*Material for this task:*
====================

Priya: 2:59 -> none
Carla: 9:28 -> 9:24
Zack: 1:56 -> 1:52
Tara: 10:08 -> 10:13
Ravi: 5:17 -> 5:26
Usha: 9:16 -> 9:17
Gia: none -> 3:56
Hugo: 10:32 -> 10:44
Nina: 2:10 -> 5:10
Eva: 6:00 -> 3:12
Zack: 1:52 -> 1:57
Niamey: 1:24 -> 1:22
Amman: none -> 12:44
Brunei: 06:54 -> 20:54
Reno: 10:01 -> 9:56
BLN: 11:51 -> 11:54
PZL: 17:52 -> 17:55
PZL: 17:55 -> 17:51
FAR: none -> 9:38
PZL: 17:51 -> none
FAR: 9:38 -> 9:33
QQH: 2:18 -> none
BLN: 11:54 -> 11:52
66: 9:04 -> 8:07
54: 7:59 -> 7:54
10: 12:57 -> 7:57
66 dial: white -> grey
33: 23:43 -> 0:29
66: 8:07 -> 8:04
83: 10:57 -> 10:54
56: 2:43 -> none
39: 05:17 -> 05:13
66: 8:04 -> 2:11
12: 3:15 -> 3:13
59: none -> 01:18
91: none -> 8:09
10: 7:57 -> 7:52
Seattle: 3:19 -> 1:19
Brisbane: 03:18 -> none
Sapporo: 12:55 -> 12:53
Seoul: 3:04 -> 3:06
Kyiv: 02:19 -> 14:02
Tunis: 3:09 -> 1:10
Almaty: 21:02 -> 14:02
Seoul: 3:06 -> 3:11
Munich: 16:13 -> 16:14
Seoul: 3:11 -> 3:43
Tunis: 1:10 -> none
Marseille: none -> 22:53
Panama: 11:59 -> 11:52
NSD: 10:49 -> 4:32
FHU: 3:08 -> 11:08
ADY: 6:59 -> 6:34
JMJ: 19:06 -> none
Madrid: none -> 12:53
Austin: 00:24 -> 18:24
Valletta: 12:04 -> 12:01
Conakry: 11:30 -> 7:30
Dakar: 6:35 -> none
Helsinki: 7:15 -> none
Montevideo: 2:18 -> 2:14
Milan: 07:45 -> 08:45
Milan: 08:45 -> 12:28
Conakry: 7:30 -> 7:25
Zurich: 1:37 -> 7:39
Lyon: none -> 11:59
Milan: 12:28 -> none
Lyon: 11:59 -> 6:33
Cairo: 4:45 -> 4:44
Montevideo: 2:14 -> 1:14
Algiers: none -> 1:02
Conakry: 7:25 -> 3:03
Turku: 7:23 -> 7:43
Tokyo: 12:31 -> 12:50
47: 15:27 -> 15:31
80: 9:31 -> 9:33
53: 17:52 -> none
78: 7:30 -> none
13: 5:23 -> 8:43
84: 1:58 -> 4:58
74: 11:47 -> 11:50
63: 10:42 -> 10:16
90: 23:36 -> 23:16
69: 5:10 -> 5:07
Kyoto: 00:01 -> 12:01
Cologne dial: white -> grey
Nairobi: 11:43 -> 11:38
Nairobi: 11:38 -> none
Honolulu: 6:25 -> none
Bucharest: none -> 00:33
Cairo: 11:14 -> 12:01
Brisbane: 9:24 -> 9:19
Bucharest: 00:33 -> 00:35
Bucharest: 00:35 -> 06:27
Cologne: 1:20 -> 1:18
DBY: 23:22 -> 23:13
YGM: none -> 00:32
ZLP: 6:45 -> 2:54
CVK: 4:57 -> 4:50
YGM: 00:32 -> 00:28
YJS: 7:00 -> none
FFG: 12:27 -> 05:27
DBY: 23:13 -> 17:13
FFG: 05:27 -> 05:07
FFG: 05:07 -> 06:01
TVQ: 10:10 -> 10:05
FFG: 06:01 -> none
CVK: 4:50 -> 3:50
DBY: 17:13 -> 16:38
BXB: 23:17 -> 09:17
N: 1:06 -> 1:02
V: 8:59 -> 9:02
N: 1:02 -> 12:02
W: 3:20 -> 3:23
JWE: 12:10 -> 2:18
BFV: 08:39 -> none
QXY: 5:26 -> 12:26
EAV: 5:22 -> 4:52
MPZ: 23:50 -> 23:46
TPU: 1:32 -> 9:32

====================

*Work required:* Rewrite the lines starting at the first one and ending at the line that contains "Seoul: 3:11 -> 3:43", with "dial" changed to "face" and nothing else altered.

*Answer to this task:*
Priya: 2:59 -> none
Carla: 9:28 -> 9:24
Zack: 1:56 -> 1:52
Tara: 10:08 -> 10:13
Ravi: 5:17 -> 5:26
Usha: 9:16 -> 9:17
Gia: none -> 3:56
Hugo: 10:32 -> 10:44
Nina: 2:10 -> 5:10
Eva: 6:00 -> 3:12
Zack: 1:52 -> 1:57
Niamey: 1:24 -> 1:22
Amman: none -> 12:44
Brunei: 06:54 -> 20:54
Reno: 10:01 -> 9:56
BLN: 11:51 -> 11:54
PZL: 17:52 -> 17:55
PZL: 17:55 -> 17:51
FAR: none -> 9:38
PZL: 17:51 -> none
FAR: 9:38 -> 9:33
QQH: 2:18 -> none
BLN: 11:54 -> 11:52
66: 9:04 -> 8:07
54: 7:59 -> 7:54
10: 12:57 -> 7:57
66 face: white -> grey
33: 23:43 -> 0:29
66: 8:07 -> 8:04
83: 10:57 -> 10:54
56: 2:43 -> none
39: 05:17 -> 05:13
66: 8:04 -> 2:11
12: 3:15 -> 3:13
59: none -> 01:18
91: none -> 8:09
10: 7:57 -> 7:52
Seattle: 3:19 -> 1:19
Brisbane: 03:18 -> none
Sapporo: 12:55 -> 12:53
Seoul: 3:04 -> 3:06
Kyiv: 02:19 -> 14:02
Tunis: 3:09 -> 1:10
Almaty: 21:02 -> 14:02
Seoul: 3:06 -> 3:11
Munich: 16:13 -> 16:14
Seoul: 3:11 -> 3:43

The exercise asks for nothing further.